▸ PROBLEM
Since only part of the material below is wanted, output exactly the lines from the one with "(510, 278) = (361, 338): none -> black shoe" up to and including the one with "(343, 307) = (596, 439): purple".
-------- DATA EXTRACTS
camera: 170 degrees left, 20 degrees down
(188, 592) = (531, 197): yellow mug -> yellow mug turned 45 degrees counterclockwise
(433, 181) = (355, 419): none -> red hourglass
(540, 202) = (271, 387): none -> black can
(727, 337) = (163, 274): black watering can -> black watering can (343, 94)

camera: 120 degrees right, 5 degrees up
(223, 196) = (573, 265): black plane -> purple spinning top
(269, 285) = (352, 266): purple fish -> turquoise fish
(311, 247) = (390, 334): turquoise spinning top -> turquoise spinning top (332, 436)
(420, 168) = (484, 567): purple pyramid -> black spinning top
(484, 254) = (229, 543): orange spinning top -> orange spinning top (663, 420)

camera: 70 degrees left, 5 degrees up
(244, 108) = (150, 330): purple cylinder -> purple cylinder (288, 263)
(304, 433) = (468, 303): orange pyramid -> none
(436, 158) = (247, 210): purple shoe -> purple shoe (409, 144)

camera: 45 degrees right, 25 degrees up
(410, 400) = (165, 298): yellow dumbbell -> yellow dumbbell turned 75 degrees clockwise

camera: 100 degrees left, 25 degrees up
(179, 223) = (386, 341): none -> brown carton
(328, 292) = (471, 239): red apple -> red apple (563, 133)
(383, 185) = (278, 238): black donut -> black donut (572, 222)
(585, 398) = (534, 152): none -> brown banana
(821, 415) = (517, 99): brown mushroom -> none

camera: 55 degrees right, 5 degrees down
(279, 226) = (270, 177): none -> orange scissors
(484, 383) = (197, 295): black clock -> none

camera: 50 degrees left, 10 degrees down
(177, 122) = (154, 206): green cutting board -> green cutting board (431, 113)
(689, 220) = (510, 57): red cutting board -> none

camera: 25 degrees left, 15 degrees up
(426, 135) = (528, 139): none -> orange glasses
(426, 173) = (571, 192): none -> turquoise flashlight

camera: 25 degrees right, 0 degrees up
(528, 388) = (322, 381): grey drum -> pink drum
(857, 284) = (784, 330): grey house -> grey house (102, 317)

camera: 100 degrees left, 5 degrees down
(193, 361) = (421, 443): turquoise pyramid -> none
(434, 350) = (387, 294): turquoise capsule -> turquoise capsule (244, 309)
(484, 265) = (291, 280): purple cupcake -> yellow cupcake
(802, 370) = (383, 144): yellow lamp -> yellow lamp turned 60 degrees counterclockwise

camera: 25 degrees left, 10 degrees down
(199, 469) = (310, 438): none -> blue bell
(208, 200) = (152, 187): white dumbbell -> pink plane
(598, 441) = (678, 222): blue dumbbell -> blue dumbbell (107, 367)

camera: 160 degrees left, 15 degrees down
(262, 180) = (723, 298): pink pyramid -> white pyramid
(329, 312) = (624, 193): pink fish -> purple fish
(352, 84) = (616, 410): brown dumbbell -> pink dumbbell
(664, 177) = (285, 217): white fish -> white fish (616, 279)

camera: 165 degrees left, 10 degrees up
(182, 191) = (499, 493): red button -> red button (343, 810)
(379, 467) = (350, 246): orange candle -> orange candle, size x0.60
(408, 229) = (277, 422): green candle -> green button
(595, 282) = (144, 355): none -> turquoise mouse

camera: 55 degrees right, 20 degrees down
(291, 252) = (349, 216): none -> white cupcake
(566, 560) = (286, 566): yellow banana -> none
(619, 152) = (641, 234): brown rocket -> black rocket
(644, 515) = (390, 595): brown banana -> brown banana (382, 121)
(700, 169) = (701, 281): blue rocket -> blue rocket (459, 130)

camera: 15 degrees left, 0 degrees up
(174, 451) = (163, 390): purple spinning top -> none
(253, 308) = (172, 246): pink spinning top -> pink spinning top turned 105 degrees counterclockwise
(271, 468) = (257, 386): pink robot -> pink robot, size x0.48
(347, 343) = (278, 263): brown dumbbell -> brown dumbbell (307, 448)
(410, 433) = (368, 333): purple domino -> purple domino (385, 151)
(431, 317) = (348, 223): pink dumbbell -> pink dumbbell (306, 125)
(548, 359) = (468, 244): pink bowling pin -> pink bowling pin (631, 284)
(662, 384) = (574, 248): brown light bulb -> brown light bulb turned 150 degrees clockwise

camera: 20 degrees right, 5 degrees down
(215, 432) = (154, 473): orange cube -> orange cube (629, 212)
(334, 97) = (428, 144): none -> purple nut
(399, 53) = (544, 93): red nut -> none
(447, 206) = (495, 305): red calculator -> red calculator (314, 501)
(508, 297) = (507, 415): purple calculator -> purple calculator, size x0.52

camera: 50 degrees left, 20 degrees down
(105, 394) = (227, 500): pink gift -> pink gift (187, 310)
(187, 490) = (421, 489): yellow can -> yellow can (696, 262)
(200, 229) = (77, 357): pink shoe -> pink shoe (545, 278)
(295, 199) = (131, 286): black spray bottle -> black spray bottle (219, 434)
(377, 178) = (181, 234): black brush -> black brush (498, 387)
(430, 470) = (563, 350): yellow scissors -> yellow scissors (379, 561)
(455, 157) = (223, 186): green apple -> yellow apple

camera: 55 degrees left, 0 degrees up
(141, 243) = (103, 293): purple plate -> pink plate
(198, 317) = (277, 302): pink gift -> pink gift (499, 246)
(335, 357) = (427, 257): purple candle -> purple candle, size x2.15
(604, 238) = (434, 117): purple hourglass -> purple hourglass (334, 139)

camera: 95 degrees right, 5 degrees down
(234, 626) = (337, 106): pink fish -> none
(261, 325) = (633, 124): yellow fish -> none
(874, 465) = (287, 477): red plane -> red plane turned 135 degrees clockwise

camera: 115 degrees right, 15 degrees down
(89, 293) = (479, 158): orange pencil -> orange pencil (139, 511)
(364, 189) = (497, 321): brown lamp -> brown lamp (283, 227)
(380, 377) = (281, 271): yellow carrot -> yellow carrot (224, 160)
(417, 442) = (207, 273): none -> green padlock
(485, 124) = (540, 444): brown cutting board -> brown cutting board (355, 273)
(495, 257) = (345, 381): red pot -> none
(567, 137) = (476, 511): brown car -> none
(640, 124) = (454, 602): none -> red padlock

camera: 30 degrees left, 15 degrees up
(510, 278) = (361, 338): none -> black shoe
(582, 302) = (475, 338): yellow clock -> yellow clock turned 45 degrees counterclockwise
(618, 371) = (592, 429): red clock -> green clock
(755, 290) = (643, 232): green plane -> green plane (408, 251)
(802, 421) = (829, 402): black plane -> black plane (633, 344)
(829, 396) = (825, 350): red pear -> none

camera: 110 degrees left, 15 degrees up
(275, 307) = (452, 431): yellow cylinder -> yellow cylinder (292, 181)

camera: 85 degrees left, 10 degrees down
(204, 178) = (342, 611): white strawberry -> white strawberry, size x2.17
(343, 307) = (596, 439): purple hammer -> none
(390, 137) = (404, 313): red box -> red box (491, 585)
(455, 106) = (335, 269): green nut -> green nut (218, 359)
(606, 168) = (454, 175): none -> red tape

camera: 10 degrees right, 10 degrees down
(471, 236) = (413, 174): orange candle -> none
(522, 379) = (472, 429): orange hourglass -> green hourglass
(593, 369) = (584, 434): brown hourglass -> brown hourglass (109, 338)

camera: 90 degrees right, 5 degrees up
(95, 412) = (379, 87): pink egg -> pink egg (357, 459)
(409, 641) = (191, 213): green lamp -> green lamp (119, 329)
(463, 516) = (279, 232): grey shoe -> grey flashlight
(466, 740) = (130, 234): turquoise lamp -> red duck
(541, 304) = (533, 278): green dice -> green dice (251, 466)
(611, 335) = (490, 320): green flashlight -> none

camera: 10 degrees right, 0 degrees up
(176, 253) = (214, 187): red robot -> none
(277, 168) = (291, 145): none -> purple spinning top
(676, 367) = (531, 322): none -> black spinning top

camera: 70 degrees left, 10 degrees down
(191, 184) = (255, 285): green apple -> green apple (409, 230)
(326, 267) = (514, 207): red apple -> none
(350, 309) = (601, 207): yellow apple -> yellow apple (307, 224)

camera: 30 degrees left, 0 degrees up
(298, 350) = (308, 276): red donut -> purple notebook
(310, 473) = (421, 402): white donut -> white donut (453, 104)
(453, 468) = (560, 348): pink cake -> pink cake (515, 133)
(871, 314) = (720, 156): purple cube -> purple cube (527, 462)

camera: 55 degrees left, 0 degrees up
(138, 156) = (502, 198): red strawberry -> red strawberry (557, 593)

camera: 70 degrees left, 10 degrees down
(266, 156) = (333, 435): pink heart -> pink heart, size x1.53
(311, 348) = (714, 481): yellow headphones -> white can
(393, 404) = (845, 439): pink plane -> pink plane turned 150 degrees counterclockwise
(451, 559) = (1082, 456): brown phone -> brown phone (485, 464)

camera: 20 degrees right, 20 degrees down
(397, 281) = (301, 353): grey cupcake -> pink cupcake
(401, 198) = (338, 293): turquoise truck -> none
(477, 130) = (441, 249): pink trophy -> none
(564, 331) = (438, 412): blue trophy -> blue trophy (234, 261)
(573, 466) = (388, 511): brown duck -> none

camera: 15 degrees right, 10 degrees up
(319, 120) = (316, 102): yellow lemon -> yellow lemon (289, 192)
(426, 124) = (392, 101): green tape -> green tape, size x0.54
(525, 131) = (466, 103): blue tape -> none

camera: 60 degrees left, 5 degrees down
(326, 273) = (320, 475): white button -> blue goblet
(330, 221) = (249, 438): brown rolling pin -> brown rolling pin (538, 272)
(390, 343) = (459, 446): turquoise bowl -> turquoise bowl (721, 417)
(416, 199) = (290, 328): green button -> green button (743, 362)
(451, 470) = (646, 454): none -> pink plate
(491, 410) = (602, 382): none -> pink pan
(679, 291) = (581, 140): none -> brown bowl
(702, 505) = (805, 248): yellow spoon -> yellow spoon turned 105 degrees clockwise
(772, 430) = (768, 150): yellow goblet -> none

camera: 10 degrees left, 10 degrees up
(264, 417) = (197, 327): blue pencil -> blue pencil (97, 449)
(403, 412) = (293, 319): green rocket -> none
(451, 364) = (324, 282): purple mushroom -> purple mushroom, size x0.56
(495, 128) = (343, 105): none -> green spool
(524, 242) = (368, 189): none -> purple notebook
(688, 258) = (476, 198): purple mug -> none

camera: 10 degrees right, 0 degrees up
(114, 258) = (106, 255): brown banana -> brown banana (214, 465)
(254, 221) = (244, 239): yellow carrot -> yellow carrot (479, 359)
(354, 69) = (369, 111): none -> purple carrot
----------------
▸ RESPONSE
(510, 278) = (361, 338): none -> black shoe
(582, 302) = (475, 338): yellow clock -> yellow clock turned 45 degrees counterclockwise
(618, 371) = (592, 429): red clock -> green clock
(755, 290) = (643, 232): green plane -> green plane (408, 251)
(802, 421) = (829, 402): black plane -> black plane (633, 344)
(829, 396) = (825, 350): red pear -> none

camera: 110 degrees left, 15 degrees up
(275, 307) = (452, 431): yellow cylinder -> yellow cylinder (292, 181)

camera: 85 degrees left, 10 degrees down
(204, 178) = (342, 611): white strawberry -> white strawberry, size x2.17
(343, 307) = (596, 439): purple hammer -> none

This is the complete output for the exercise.